## WHAT YOU ARE ASKED TO DO:
Rewrite the lines starting at the one containing "banknotes [512, 693]" and ending at the one containing "October is located at coordinates (730, 802).", both included, as a numbered list. Leave out any blank lines.
★ ★ ★
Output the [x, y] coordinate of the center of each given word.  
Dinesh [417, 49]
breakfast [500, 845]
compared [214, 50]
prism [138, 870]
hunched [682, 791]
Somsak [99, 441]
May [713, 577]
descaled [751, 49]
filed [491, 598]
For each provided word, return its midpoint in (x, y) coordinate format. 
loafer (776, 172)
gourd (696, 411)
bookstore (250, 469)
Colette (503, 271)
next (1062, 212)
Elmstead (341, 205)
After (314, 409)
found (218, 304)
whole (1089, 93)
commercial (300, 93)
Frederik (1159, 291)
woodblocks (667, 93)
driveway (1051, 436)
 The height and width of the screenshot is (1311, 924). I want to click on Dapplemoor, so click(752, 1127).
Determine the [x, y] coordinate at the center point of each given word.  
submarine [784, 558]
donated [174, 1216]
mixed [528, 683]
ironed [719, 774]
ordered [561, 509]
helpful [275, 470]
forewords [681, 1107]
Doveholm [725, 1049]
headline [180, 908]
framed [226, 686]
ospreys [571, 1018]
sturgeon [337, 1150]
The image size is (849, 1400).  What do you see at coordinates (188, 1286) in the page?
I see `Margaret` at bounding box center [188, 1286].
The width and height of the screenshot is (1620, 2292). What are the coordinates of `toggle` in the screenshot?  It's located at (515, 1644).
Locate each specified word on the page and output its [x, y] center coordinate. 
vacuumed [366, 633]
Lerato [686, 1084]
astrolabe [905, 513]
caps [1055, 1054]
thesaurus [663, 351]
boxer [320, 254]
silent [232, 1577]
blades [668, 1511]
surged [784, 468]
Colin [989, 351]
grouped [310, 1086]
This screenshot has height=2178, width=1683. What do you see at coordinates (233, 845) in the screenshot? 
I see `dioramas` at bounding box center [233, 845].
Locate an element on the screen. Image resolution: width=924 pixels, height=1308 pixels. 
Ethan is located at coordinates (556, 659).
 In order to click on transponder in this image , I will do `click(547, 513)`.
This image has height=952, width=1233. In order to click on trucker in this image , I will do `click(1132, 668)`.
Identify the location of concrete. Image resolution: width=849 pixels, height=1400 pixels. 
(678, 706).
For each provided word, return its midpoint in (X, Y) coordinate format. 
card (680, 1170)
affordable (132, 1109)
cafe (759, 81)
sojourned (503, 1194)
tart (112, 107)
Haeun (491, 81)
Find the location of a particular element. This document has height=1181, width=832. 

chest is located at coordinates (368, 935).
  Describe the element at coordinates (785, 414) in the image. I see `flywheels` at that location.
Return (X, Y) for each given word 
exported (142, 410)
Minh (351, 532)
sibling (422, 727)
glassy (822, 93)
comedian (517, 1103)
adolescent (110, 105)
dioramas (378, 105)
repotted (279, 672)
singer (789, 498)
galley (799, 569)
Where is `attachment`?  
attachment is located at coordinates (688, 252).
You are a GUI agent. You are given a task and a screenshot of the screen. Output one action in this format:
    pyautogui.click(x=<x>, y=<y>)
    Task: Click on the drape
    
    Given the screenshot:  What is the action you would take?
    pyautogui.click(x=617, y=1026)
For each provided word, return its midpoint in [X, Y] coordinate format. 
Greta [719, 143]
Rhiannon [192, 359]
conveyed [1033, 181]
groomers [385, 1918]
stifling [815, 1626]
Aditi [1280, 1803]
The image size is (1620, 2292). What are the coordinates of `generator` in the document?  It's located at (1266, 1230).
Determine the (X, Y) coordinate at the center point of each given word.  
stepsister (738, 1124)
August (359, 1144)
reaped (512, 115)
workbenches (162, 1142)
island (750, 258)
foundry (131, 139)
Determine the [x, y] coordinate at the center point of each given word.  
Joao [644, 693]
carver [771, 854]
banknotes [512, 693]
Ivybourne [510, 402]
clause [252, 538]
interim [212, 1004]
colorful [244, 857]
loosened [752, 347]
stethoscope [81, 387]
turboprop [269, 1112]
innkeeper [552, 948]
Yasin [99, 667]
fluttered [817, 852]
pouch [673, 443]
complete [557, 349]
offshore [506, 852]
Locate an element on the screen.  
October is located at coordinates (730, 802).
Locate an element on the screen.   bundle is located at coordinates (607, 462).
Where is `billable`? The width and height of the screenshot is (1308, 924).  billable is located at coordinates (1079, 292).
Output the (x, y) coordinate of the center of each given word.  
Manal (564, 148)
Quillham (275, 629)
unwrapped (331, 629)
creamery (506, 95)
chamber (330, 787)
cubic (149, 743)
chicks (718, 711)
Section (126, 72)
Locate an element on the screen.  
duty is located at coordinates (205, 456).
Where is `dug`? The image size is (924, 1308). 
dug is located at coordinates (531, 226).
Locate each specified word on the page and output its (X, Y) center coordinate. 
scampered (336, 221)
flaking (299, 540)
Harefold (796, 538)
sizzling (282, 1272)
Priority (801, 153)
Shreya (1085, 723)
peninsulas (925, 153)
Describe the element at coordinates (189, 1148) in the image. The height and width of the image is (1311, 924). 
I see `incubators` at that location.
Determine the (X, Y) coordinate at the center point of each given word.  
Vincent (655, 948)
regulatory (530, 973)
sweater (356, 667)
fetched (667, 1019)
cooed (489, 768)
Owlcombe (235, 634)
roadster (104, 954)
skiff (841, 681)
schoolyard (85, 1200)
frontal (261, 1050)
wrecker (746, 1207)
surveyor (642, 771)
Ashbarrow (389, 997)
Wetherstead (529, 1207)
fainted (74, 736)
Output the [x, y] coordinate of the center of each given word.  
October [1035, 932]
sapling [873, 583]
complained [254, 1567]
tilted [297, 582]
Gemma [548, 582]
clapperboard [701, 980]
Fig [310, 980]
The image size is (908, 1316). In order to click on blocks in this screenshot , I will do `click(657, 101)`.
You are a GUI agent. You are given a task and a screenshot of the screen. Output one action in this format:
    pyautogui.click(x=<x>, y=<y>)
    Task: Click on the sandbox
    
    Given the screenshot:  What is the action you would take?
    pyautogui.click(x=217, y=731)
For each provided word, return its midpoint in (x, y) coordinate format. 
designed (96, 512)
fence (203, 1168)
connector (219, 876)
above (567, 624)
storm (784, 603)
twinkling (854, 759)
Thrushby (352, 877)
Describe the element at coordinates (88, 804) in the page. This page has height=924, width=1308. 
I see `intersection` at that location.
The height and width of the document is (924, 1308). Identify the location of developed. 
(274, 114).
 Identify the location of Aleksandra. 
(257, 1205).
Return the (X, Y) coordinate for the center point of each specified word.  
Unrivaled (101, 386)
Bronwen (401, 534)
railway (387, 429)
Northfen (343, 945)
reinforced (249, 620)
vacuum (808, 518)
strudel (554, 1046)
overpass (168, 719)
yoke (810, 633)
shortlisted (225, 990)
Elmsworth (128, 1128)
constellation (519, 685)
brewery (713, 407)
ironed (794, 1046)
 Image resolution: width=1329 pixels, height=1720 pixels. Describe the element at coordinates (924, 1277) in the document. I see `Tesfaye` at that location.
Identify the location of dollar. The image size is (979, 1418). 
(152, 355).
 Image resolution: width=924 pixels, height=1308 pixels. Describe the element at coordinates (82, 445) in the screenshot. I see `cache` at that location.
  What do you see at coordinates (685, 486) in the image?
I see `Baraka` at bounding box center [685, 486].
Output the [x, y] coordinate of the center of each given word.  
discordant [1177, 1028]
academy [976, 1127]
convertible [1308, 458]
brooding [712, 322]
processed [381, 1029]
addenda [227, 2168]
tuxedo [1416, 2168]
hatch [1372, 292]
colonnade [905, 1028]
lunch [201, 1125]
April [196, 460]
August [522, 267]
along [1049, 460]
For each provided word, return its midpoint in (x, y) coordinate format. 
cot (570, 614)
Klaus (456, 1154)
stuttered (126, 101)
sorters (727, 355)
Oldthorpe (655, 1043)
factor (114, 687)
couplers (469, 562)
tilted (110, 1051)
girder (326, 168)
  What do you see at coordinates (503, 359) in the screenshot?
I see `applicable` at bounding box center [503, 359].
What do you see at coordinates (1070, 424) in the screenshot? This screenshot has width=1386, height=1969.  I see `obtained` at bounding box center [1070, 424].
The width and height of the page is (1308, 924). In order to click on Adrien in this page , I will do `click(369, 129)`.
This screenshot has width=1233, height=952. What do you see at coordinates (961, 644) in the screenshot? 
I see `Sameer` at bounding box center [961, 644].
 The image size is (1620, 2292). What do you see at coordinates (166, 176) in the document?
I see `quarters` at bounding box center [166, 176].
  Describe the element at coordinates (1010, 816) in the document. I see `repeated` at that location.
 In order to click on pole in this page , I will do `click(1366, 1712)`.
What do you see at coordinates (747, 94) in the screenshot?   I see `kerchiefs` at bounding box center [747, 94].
★ ★ ★
## OUTPUT OF THE EXERCISE:
1. banknotes [512, 693]
2. Ivybourne [510, 402]
3. clause [252, 538]
4. interim [212, 1004]
5. colorful [244, 857]
6. loosened [752, 347]
7. stethoscope [81, 387]
8. turboprop [269, 1112]
9. innkeeper [552, 948]
10. Yasin [99, 667]
11. fluttered [817, 852]
12. pouch [673, 443]
13. complete [557, 349]
14. offshore [506, 852]
15. Locate an element on the screen.  
16. October is located at coordinates (730, 802).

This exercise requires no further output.